◆ Data excerpts:
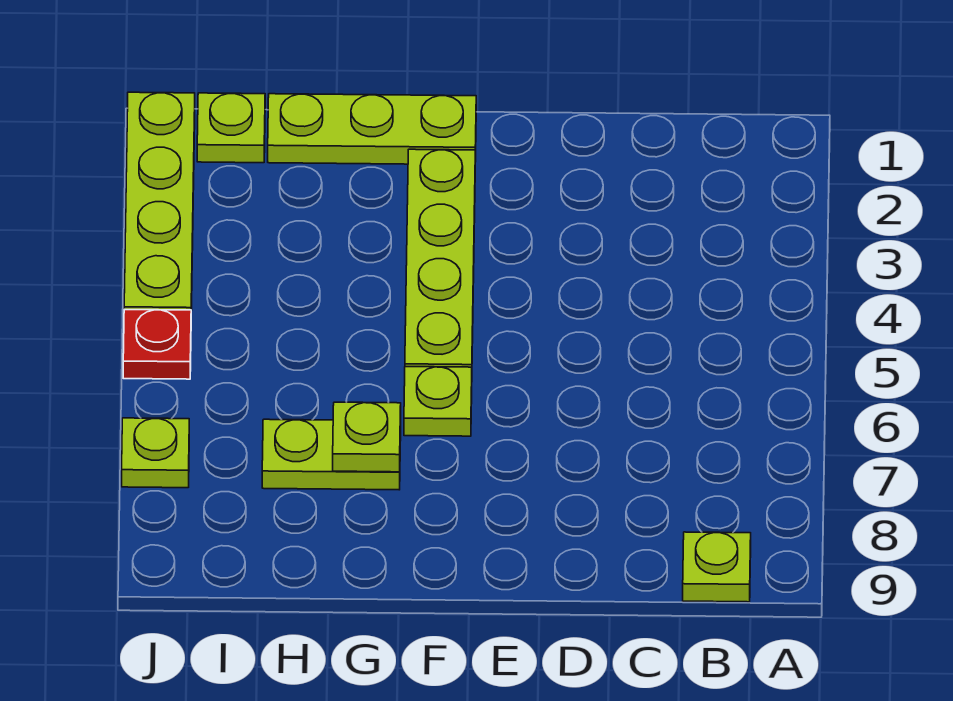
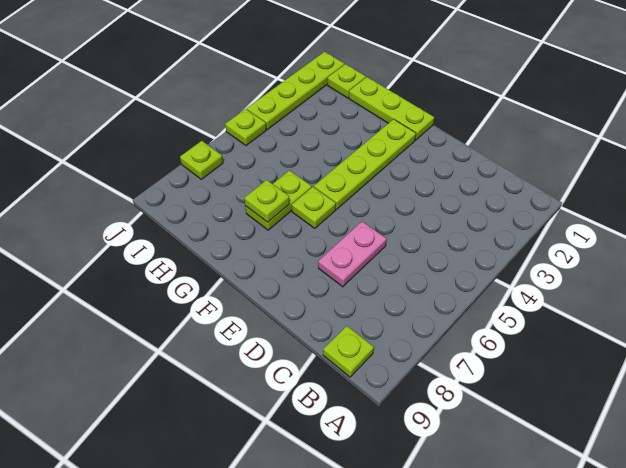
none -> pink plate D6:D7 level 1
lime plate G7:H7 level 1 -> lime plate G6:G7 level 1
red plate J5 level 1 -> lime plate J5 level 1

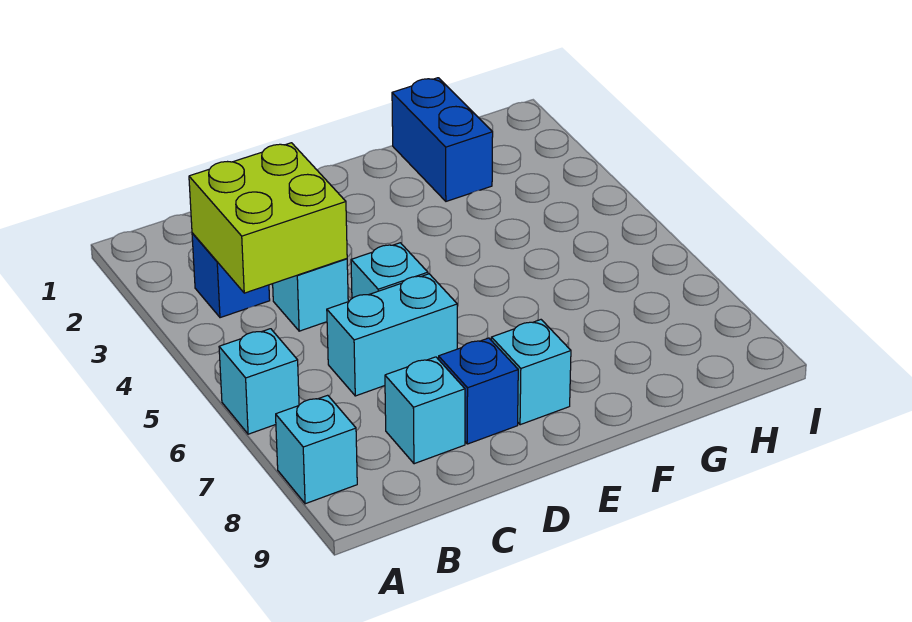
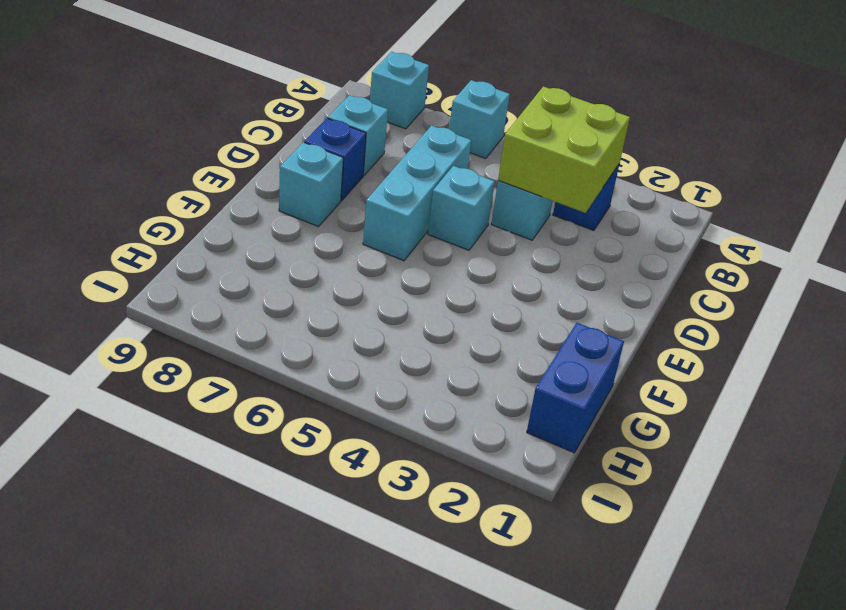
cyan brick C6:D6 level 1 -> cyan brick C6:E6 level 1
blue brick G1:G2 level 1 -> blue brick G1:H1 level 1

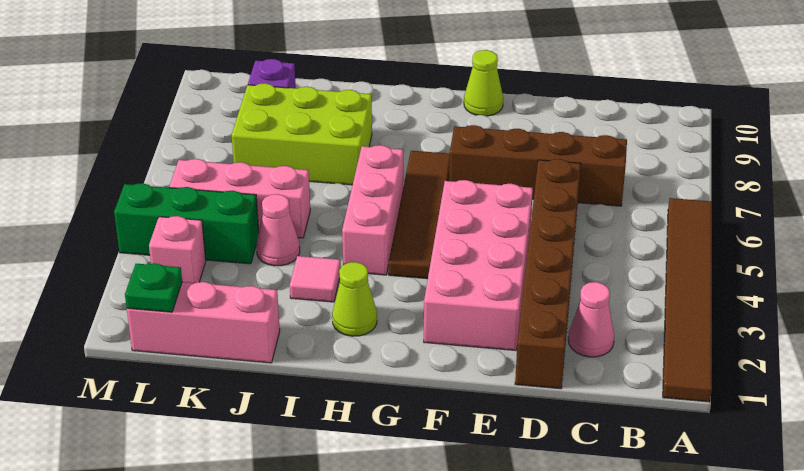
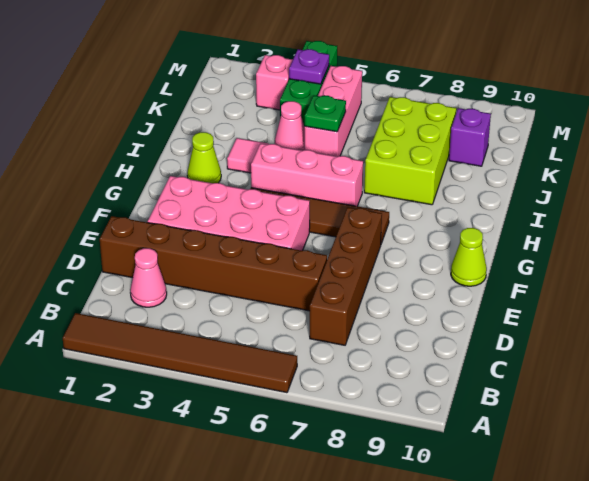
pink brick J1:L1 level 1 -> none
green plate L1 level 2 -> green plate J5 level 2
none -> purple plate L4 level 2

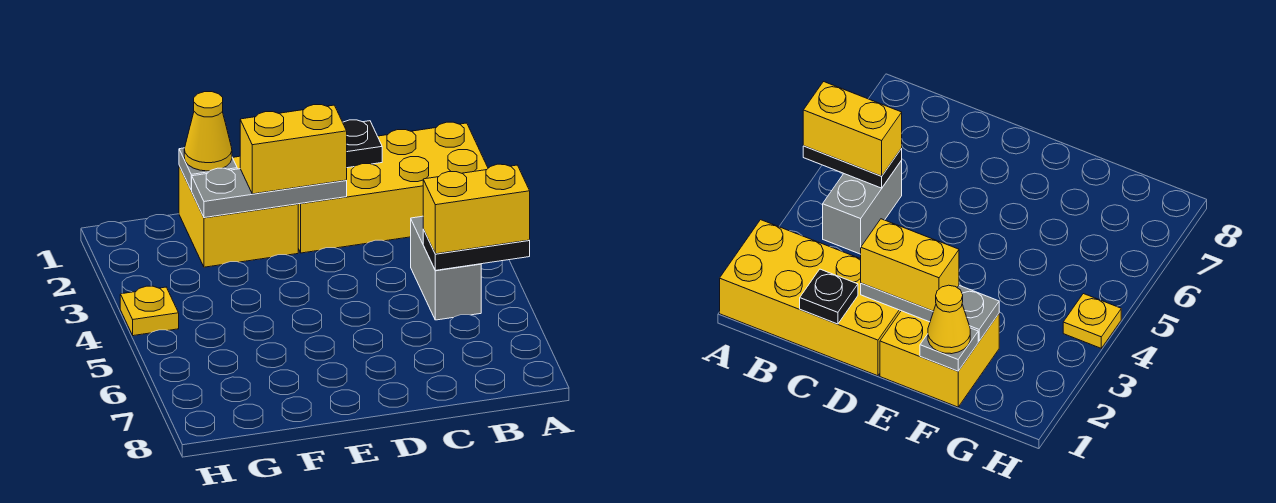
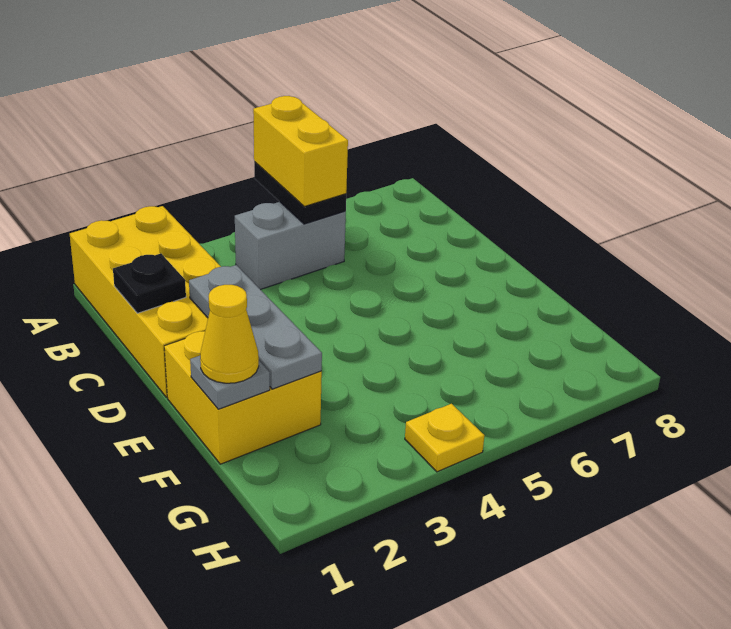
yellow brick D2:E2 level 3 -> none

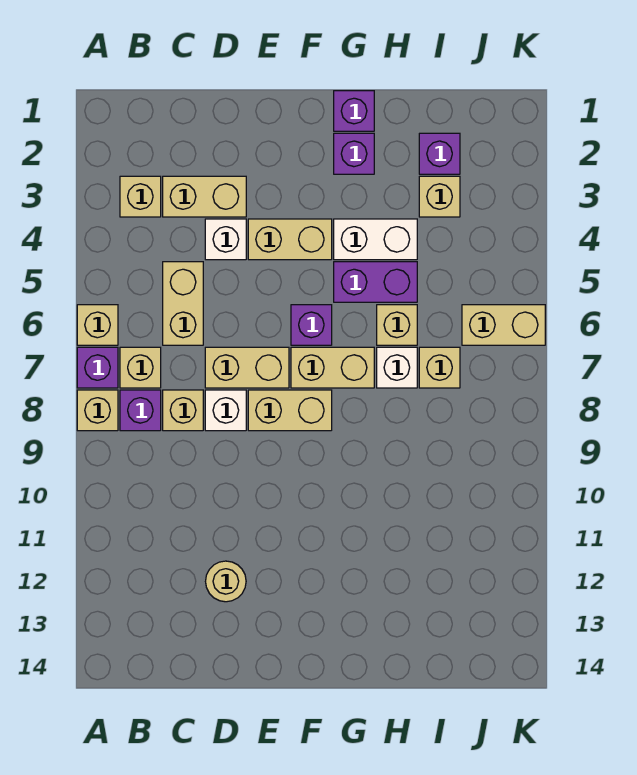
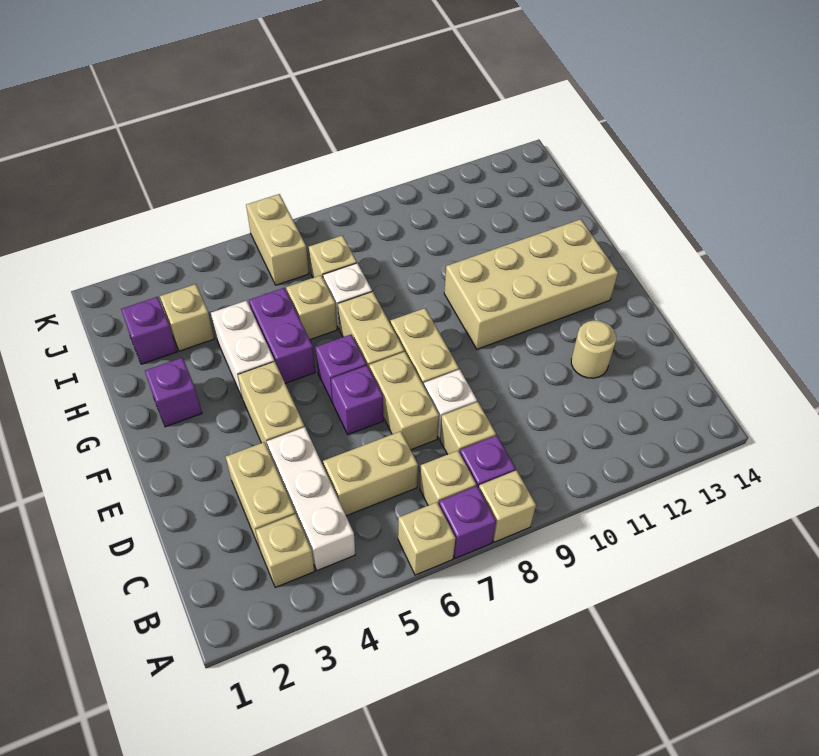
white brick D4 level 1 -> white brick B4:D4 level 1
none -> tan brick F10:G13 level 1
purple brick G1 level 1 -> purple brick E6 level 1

◆ Exercise prompt:
Count the lines in the records above that contain the word "lime", and reply with that number alone.

◆ Task answer:
2